## TO DO:
An exact reproduction of the listing, minus the pictures, is the required output.

## DATASET SECTION:
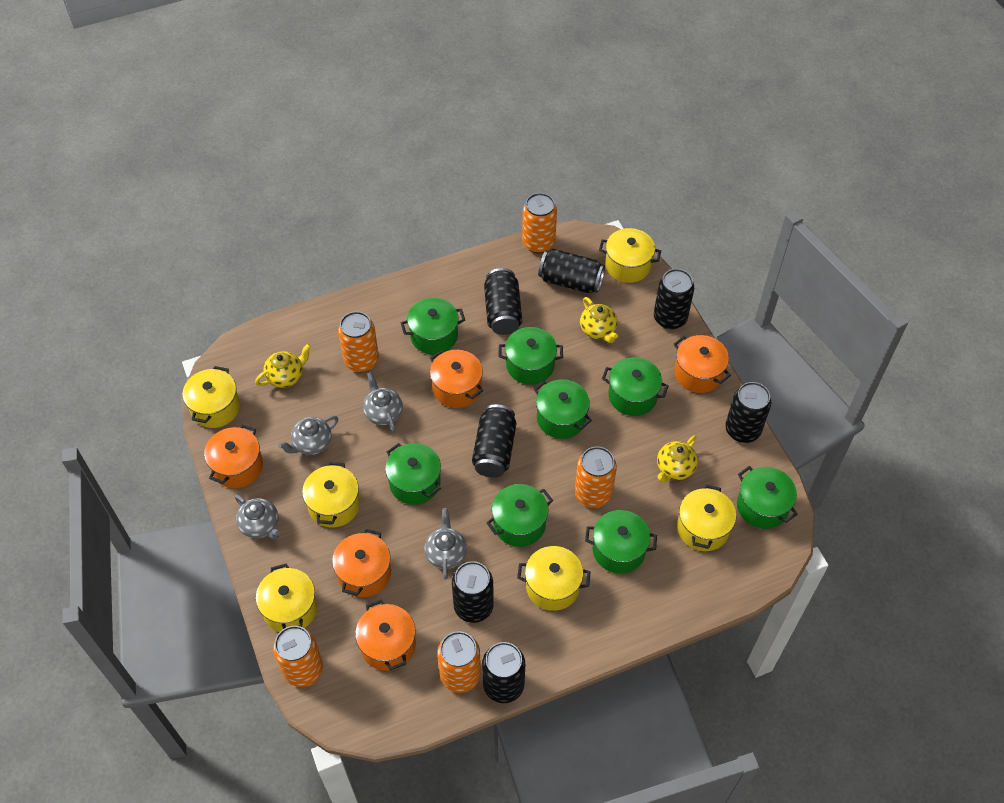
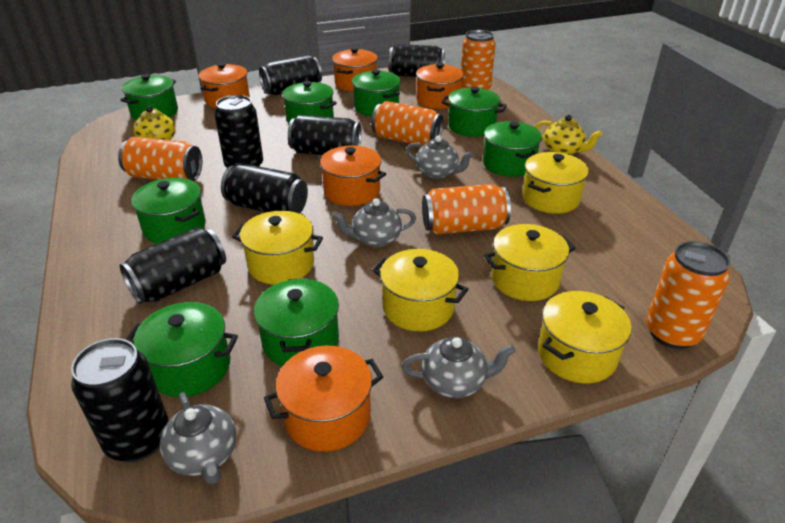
yellow pot: 6 -> 5
yellow teapot: 3 -> 2

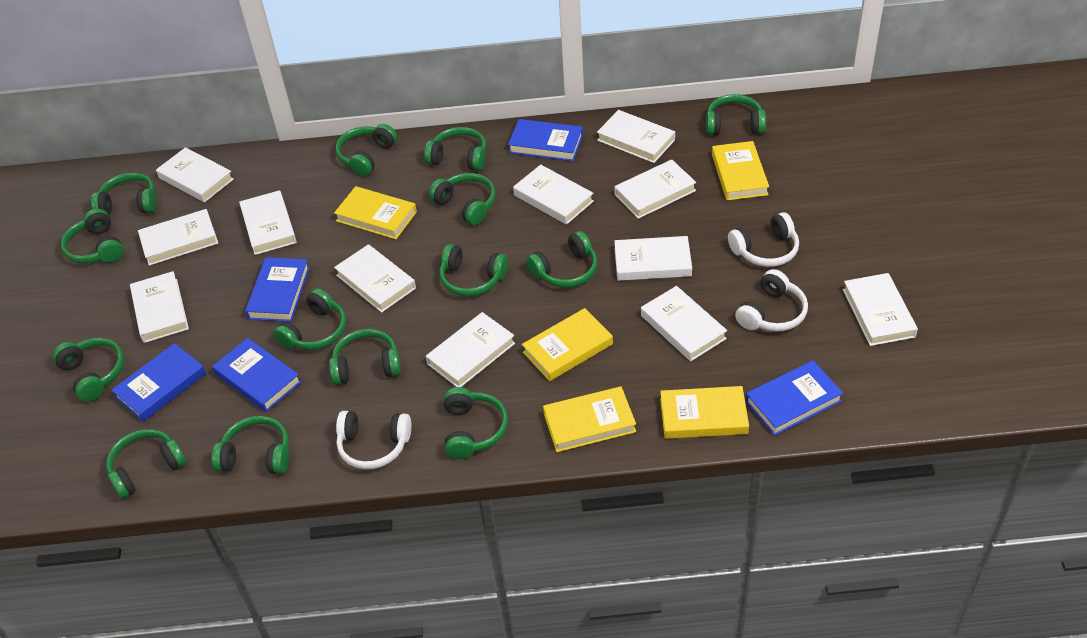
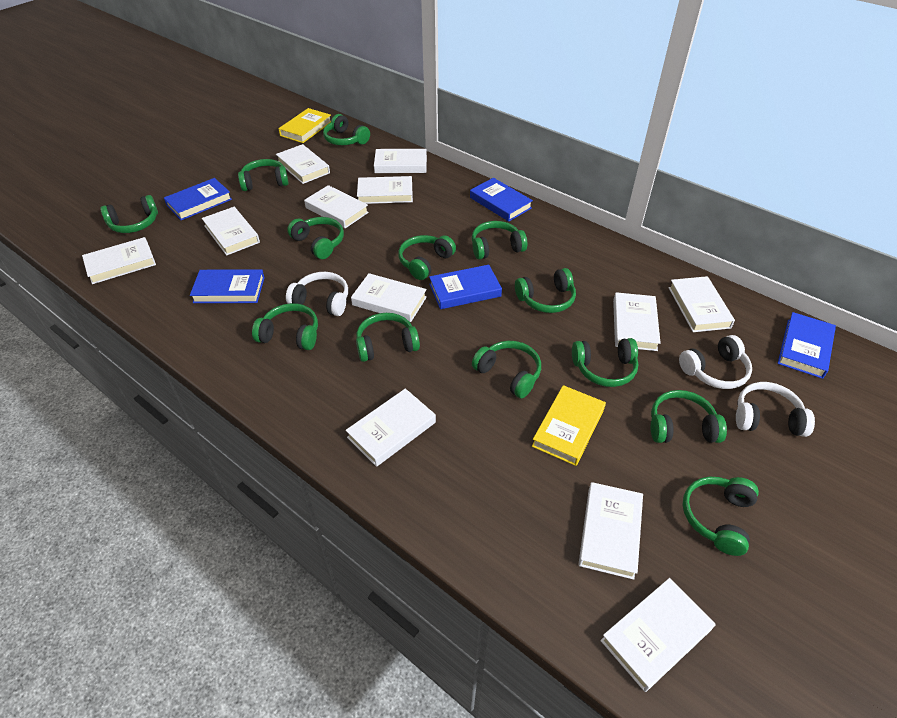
green headphones: 14 -> 13
yellow book: 5 -> 2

## EXERCISE RESPONSE:
yellow pot: 6 -> 5
yellow teapot: 3 -> 2

green headphones: 14 -> 13
yellow book: 5 -> 2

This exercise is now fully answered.